* **HOW TO COMPLETE THIS TASK**
The data that follows is to be copied exactly, with each image removed.

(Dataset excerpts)
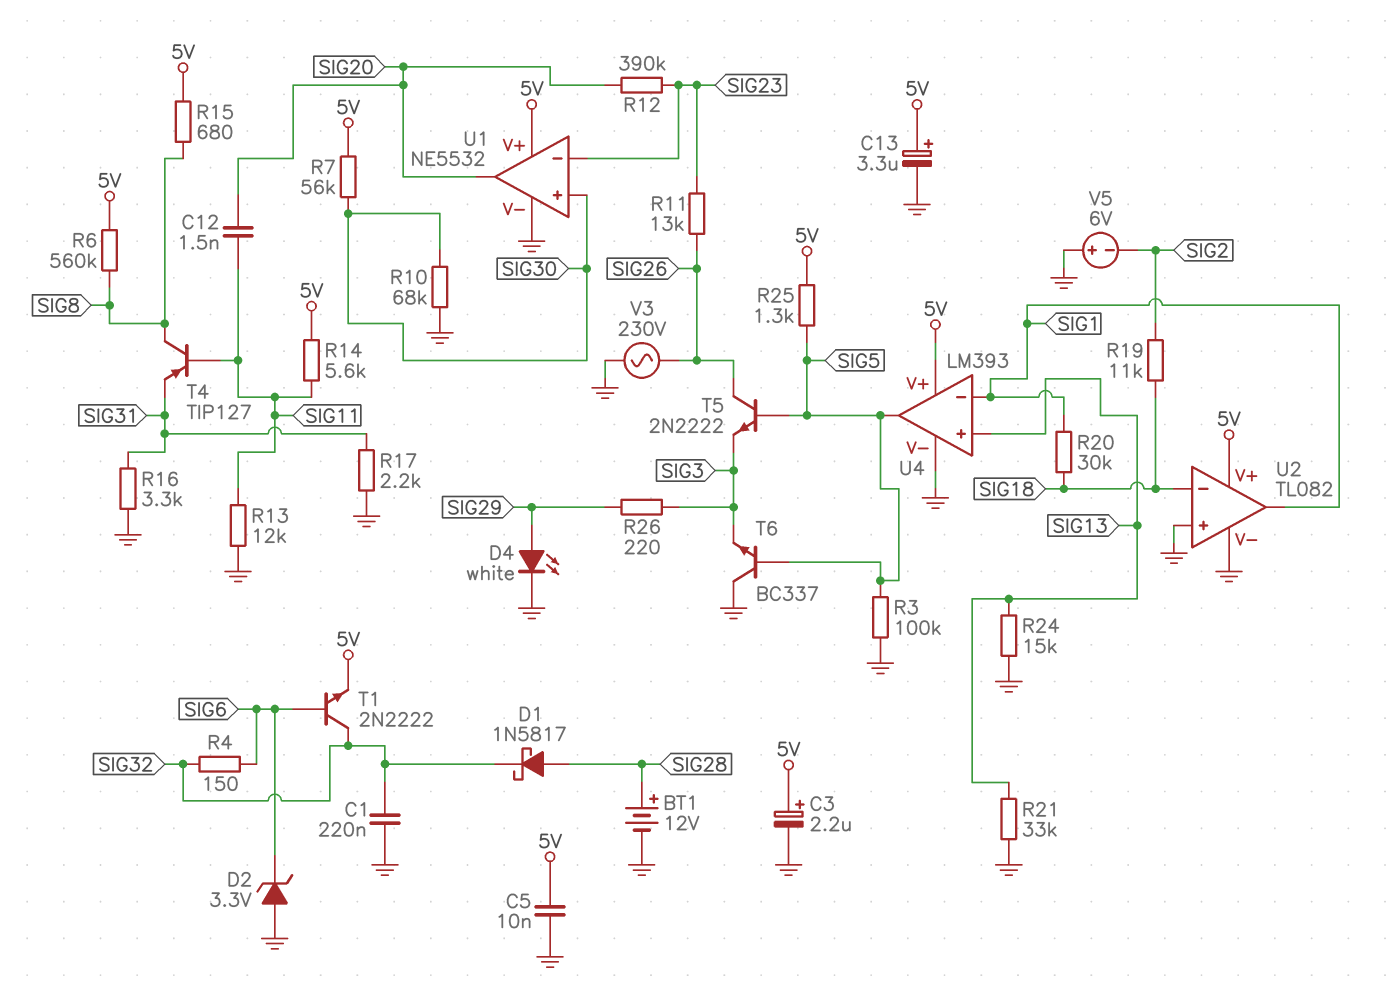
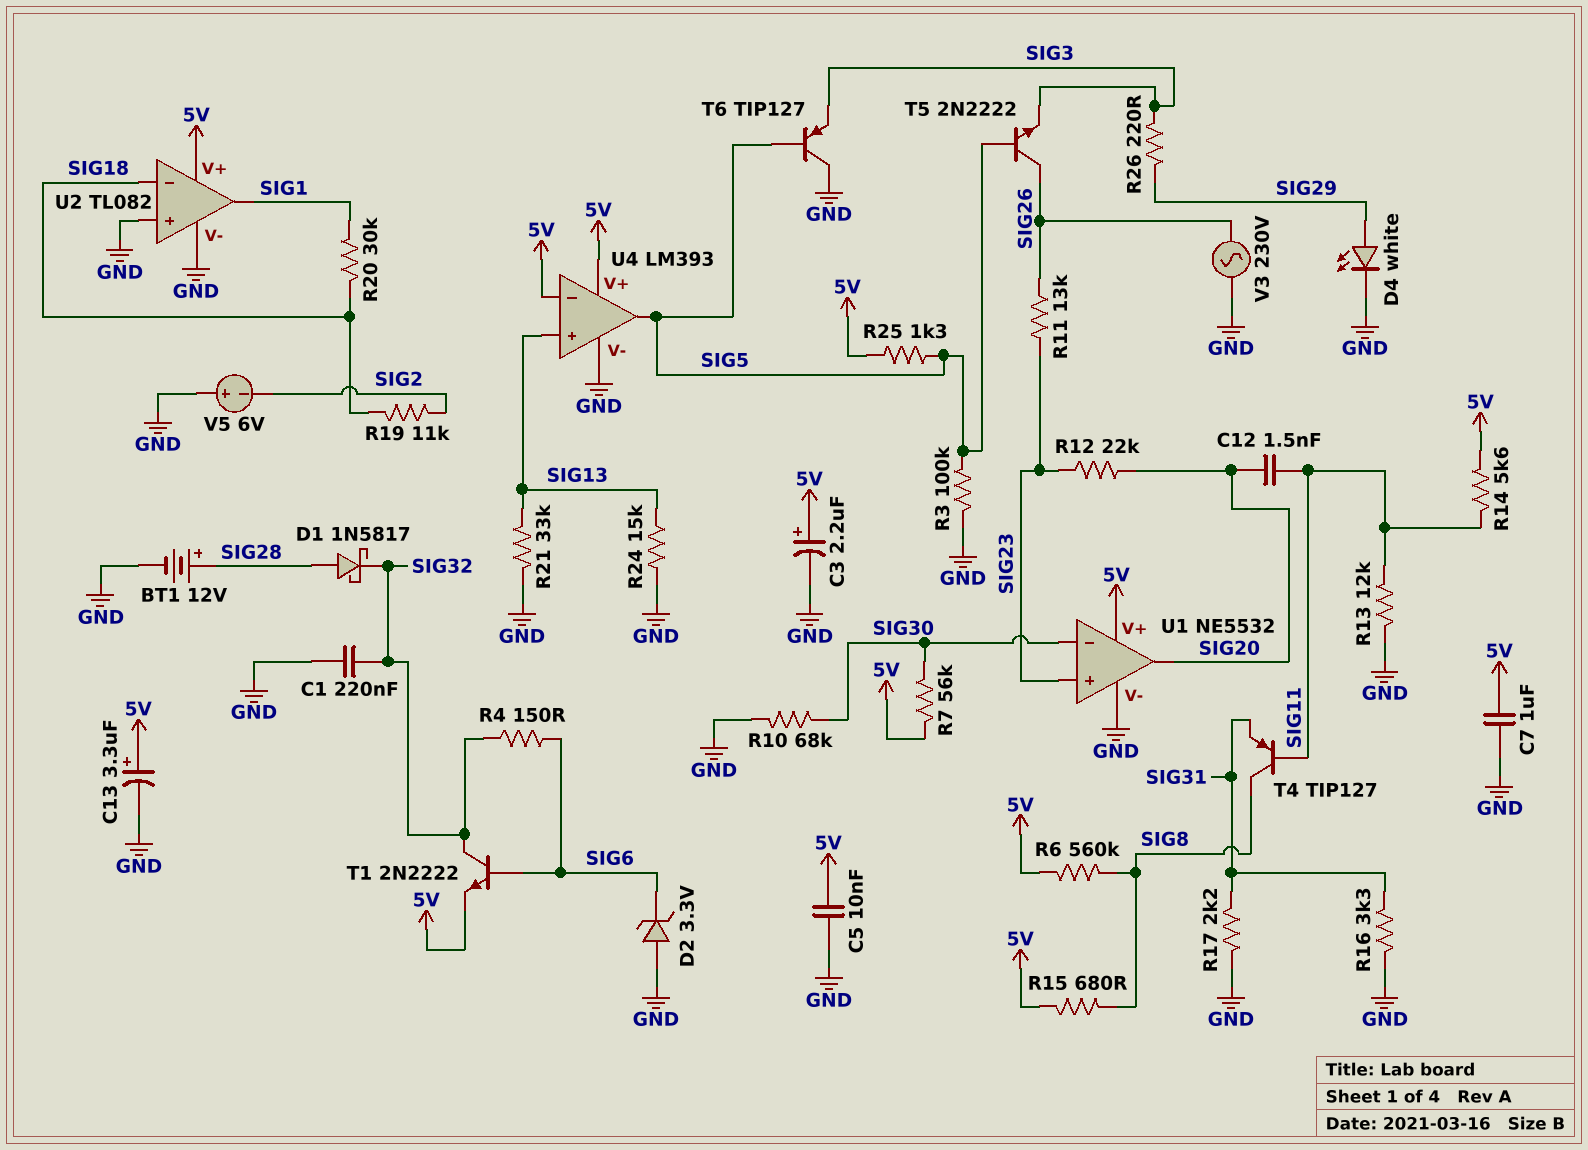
C7: none -> 1uF (5V, GND)
R12: 390k (SIG20, SIG23) -> 22k (SIG20, SIG23)
T6: NPN BC337 (B SIG5, C GND, E SIG3) -> PNP TIP127 (B SIG5, C GND, E SIG3)
U1 pin in+: SIG30 -> SIG23
U1 pin in-: SIG23 -> SIG30
U4 pin in-: SIG1 -> 5V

* **ANSWER TO THIS PROBLEM**
C7: none -> 1uF (5V, GND)
R12: 390k (SIG20, SIG23) -> 22k (SIG20, SIG23)
T6: NPN BC337 (B SIG5, C GND, E SIG3) -> PNP TIP127 (B SIG5, C GND, E SIG3)
U1 pin in+: SIG30 -> SIG23
U1 pin in-: SIG23 -> SIG30
U4 pin in-: SIG1 -> 5V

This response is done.